▽

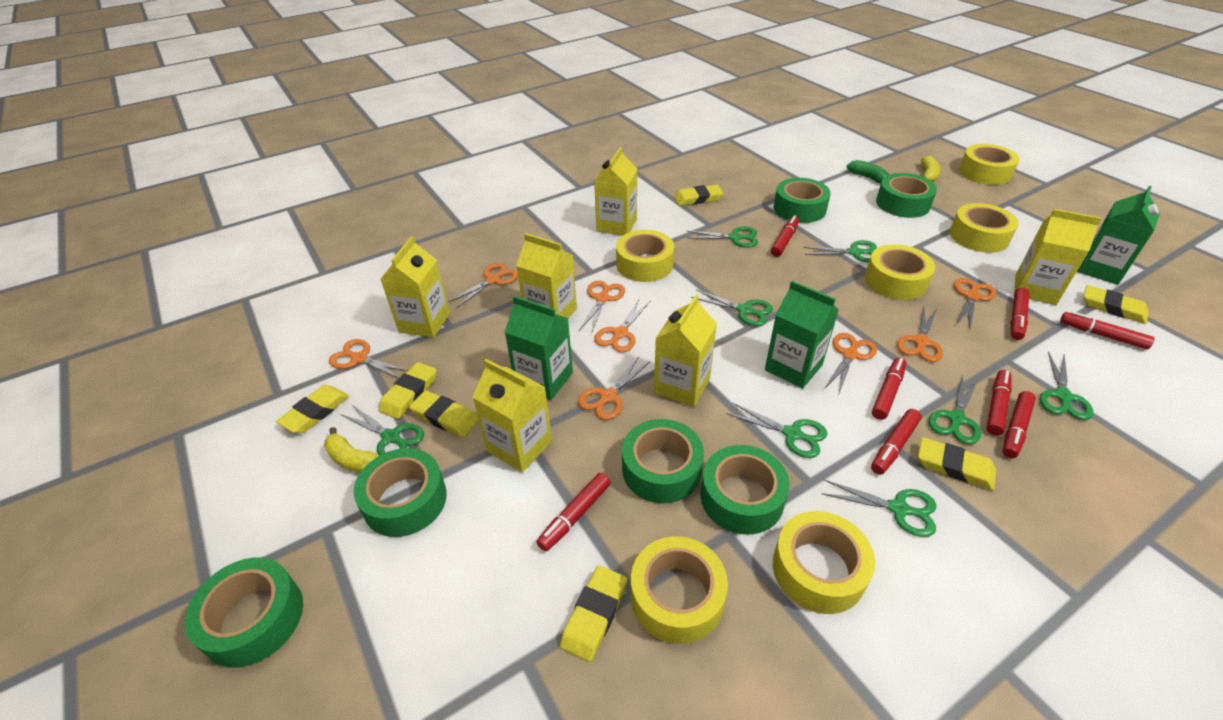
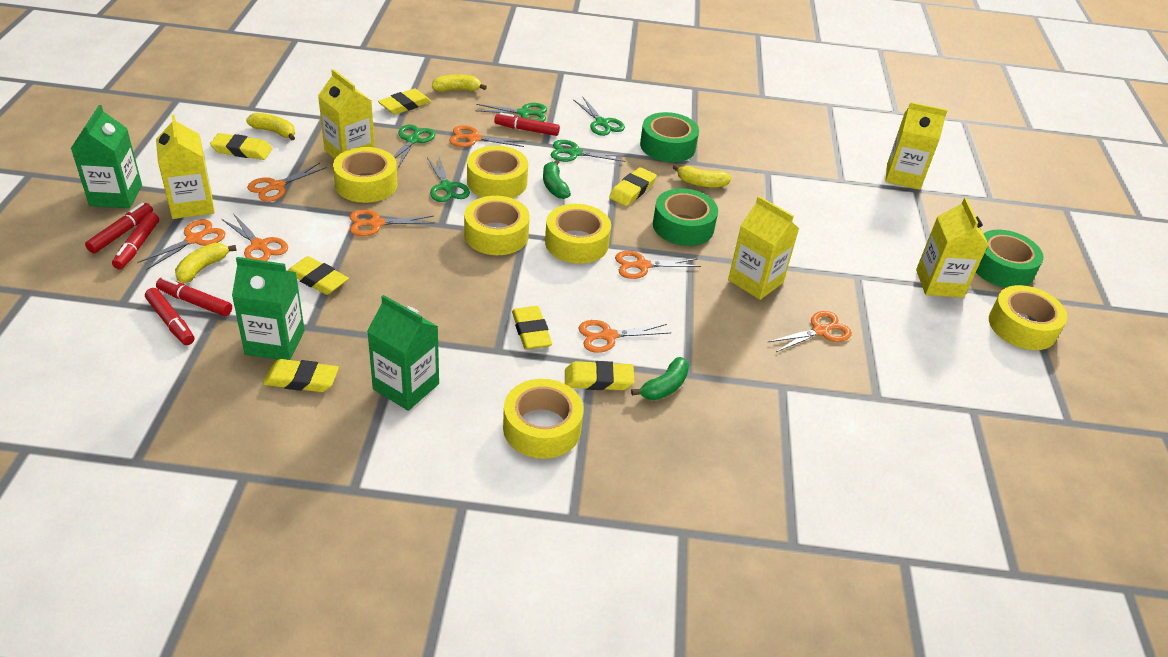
green banana: 1 -> 2
green scissors: 8 -> 5
green tape: 6 -> 3
red marker: 8 -> 5
yellow banana: 2 -> 4
yellow carton: 6 -> 5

△

■ **The task**
Print every record exactly without the images.

■ **Solved exercise**
green banana: 1 -> 2
green scissors: 8 -> 5
green tape: 6 -> 3
red marker: 8 -> 5
yellow banana: 2 -> 4
yellow carton: 6 -> 5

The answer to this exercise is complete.